__What to produce__: Exactly the lines from the one containing "orange carrot: 4 -> 5" through the final line of the data below, with pictures omitted, make up the answer.

══ The records ══

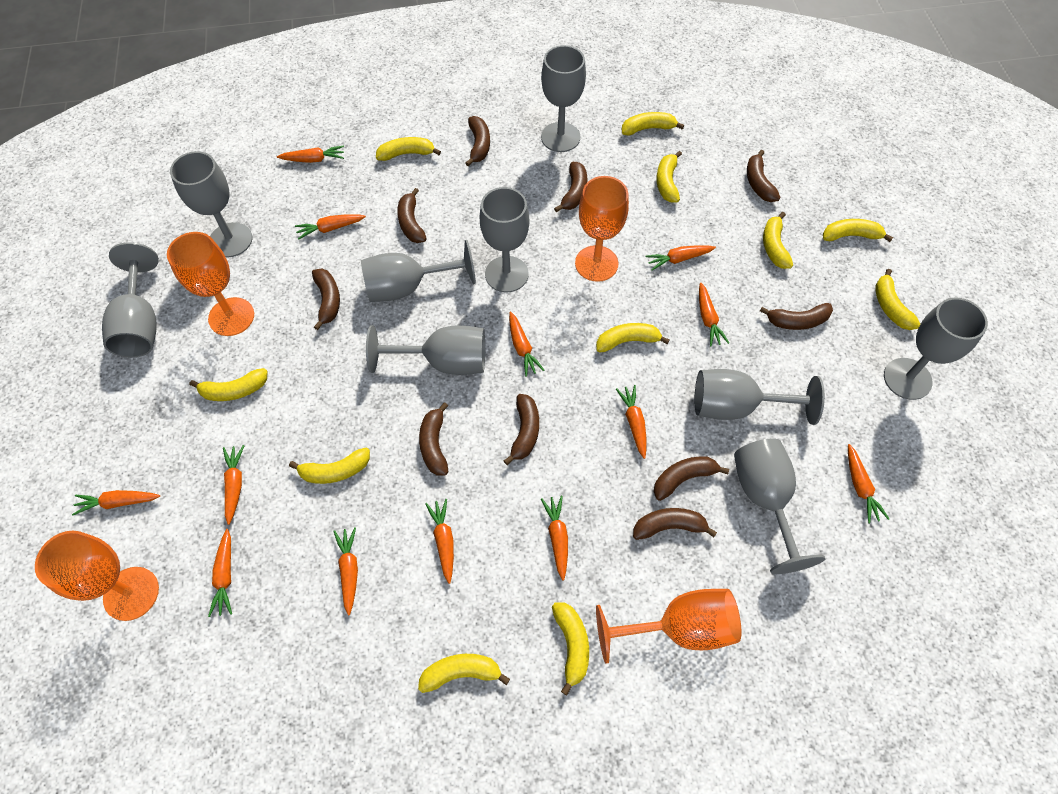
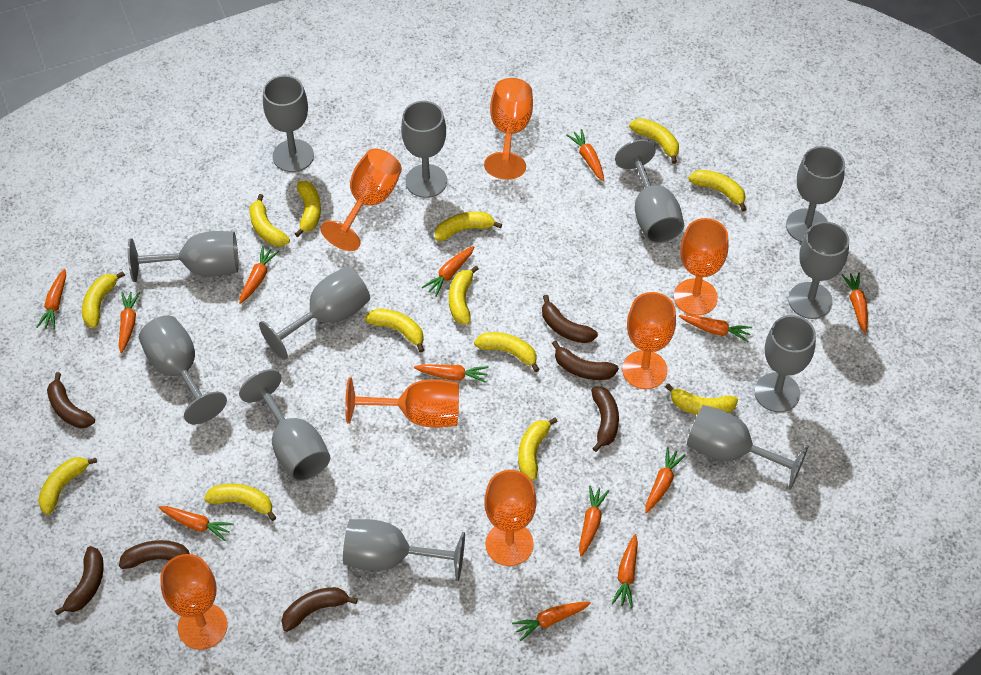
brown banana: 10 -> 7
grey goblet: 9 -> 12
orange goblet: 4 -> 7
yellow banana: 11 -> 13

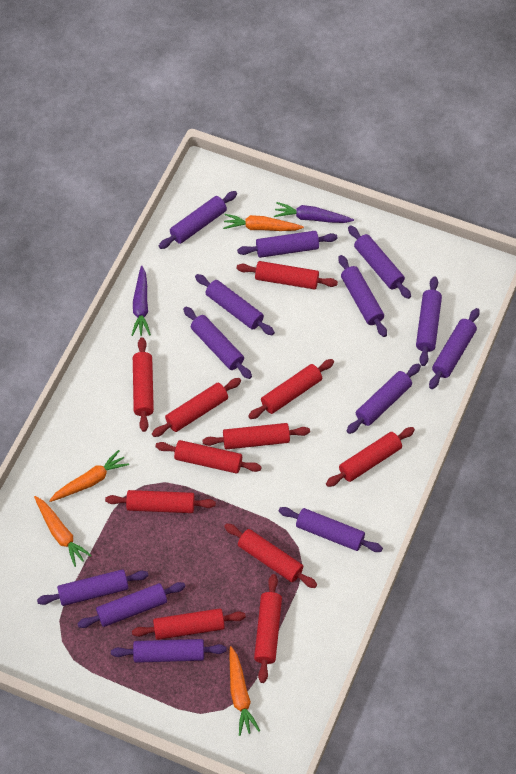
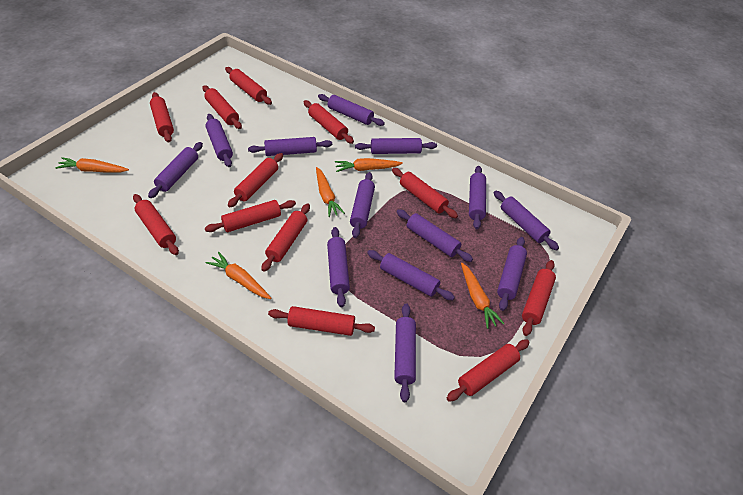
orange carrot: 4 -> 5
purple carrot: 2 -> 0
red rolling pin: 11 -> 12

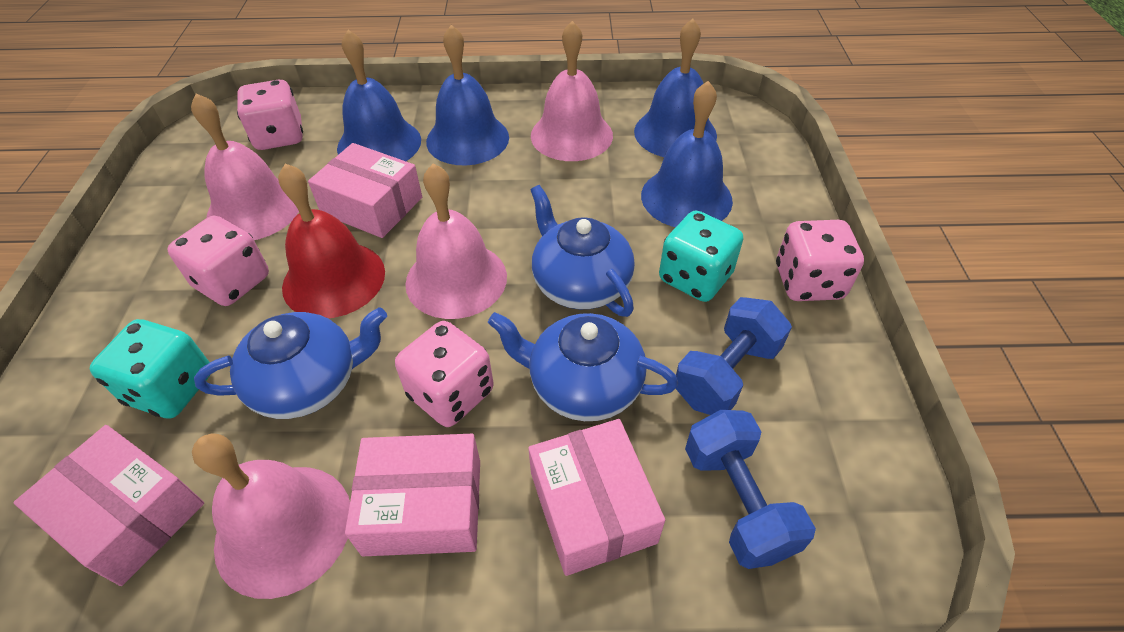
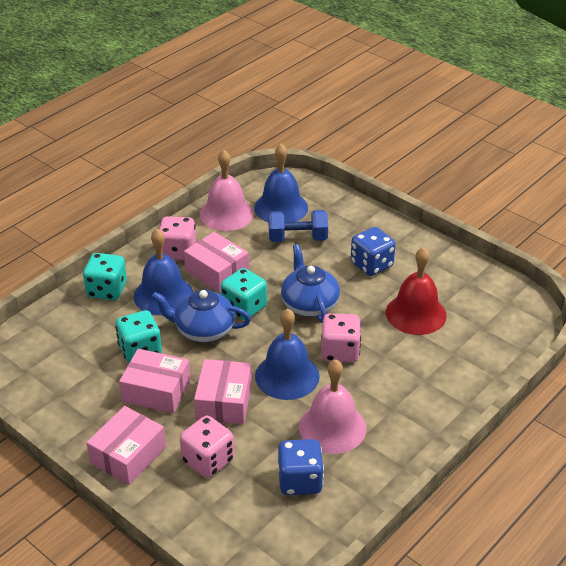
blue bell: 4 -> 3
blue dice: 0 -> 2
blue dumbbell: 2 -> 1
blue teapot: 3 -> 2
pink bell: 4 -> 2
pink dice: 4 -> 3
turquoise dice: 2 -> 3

═══

__Task output__:
orange carrot: 4 -> 5
purple carrot: 2 -> 0
red rolling pin: 11 -> 12

blue bell: 4 -> 3
blue dice: 0 -> 2
blue dumbbell: 2 -> 1
blue teapot: 3 -> 2
pink bell: 4 -> 2
pink dice: 4 -> 3
turquoise dice: 2 -> 3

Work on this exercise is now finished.